Copy out each line of the listing that has the word "orange" in it.

# Supplied material:
* * * *

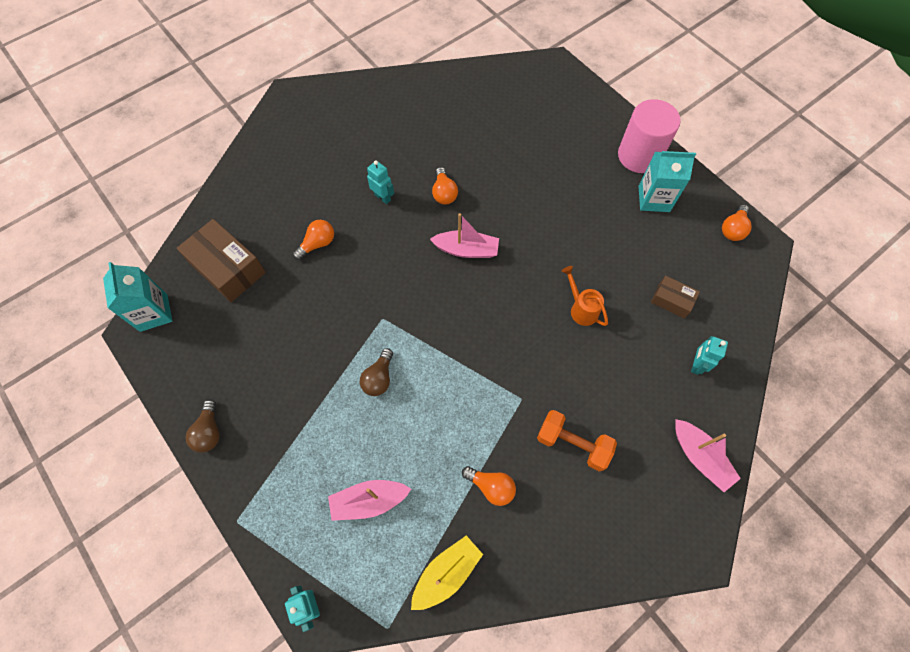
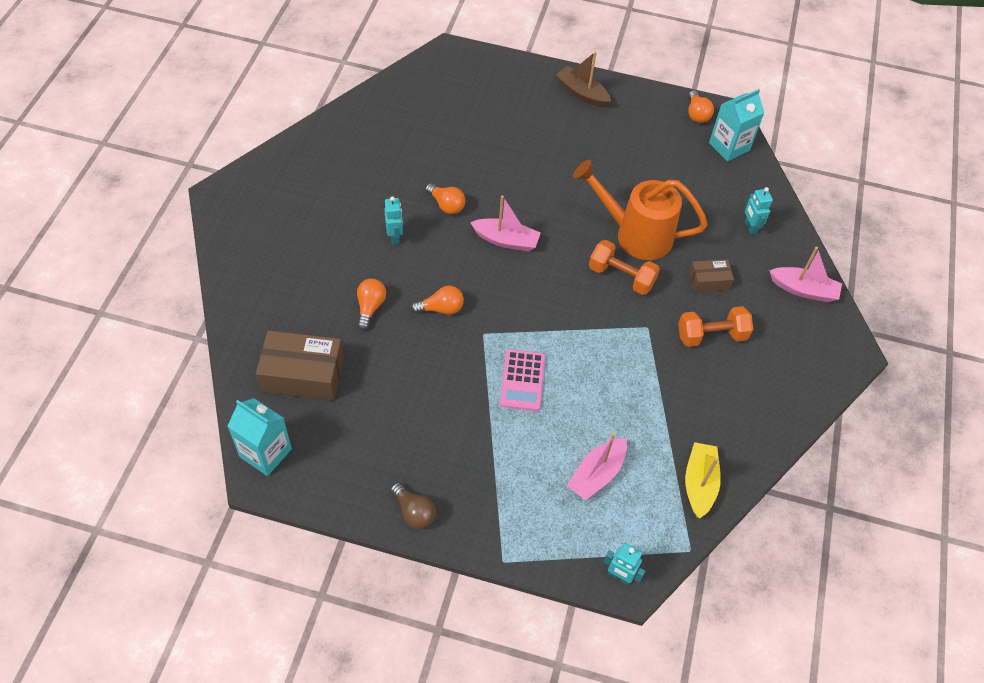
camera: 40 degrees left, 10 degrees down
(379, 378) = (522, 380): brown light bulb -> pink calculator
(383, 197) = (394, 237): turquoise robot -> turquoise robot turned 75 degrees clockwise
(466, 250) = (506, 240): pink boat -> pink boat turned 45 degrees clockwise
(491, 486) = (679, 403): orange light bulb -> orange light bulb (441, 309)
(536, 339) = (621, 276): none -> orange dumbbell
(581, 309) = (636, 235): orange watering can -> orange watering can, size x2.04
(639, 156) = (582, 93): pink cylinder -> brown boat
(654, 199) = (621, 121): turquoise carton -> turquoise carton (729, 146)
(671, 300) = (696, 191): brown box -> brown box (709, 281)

* * * *

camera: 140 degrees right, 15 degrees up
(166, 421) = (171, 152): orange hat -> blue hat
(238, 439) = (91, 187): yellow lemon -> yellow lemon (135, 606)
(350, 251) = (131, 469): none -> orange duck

* * * *

# Answer space:
(491, 486) = (679, 403): orange light bulb -> orange light bulb (441, 309)
(536, 339) = (621, 276): none -> orange dumbbell
(581, 309) = (636, 235): orange watering can -> orange watering can, size x2.04
(166, 421) = (171, 152): orange hat -> blue hat
(350, 251) = (131, 469): none -> orange duck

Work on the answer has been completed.